(Saved data entries)
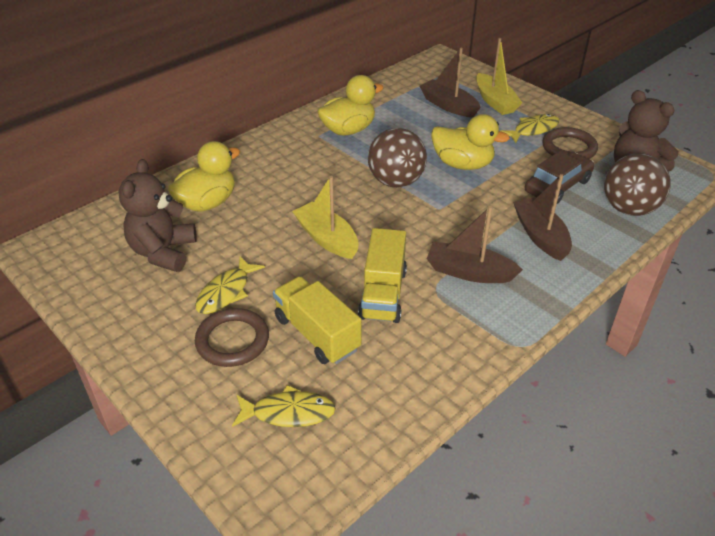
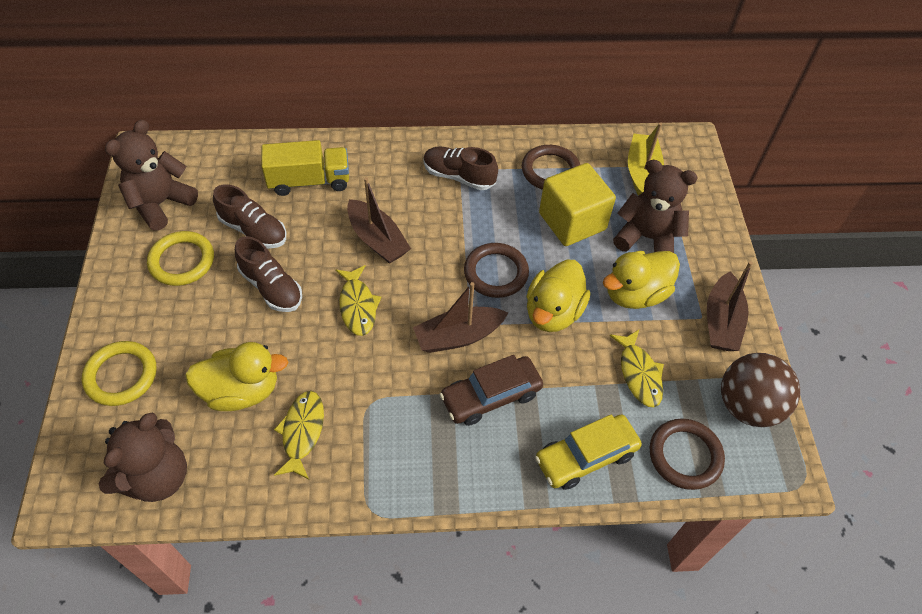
brown ball: 2 -> 1
brown ring: 2 -> 3
brown shoe: 0 -> 3
brown teddy bear: 2 -> 3
yellow boat: 2 -> 1
yellow car: 0 -> 1
yellow cube: 0 -> 1
yellow ring: 0 -> 2
yellow truck: 2 -> 1

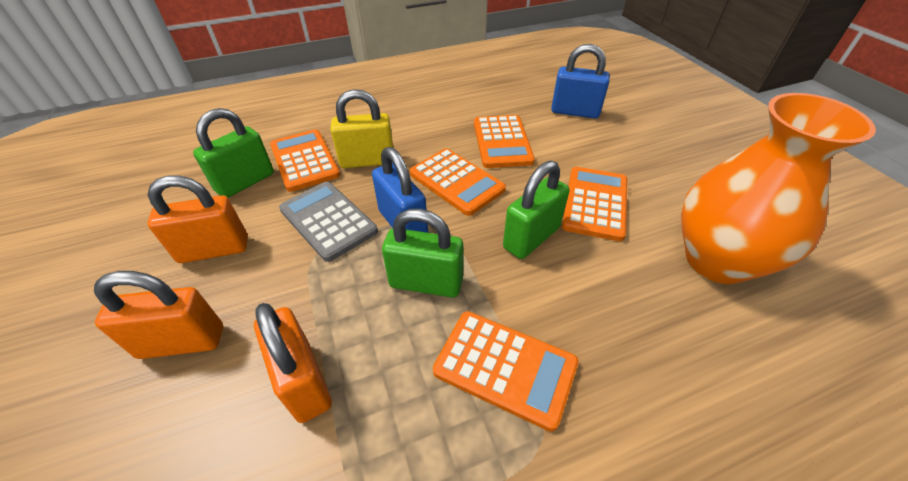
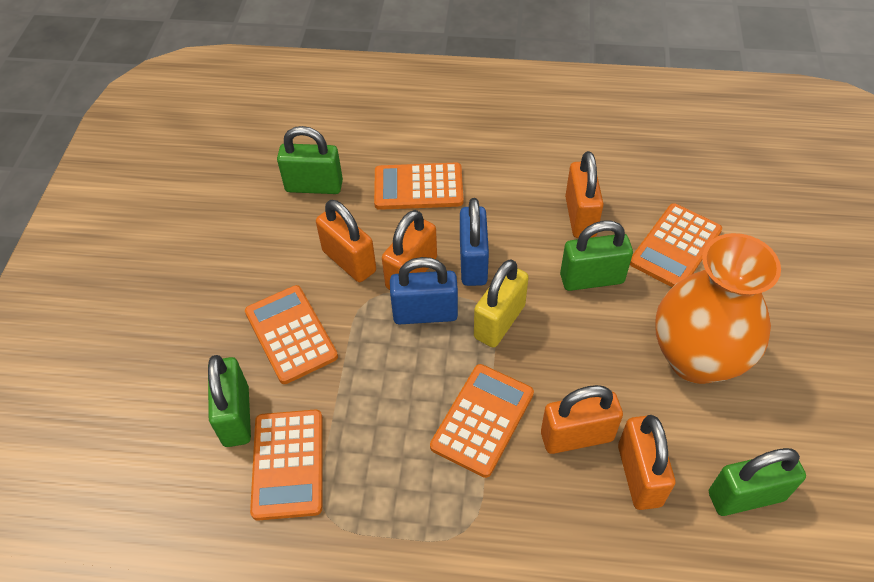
green padlock: 3 -> 4
grey calculator: 1 -> 0
orange padlock: 3 -> 5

» **THE PROBLEM**:
The output must be every line of the records, printed exactly, with the pictures omitted.

» **OUTPUT FOR THIS EXERCISE**:
brown ball: 2 -> 1
brown ring: 2 -> 3
brown shoe: 0 -> 3
brown teddy bear: 2 -> 3
yellow boat: 2 -> 1
yellow car: 0 -> 1
yellow cube: 0 -> 1
yellow ring: 0 -> 2
yellow truck: 2 -> 1

green padlock: 3 -> 4
grey calculator: 1 -> 0
orange padlock: 3 -> 5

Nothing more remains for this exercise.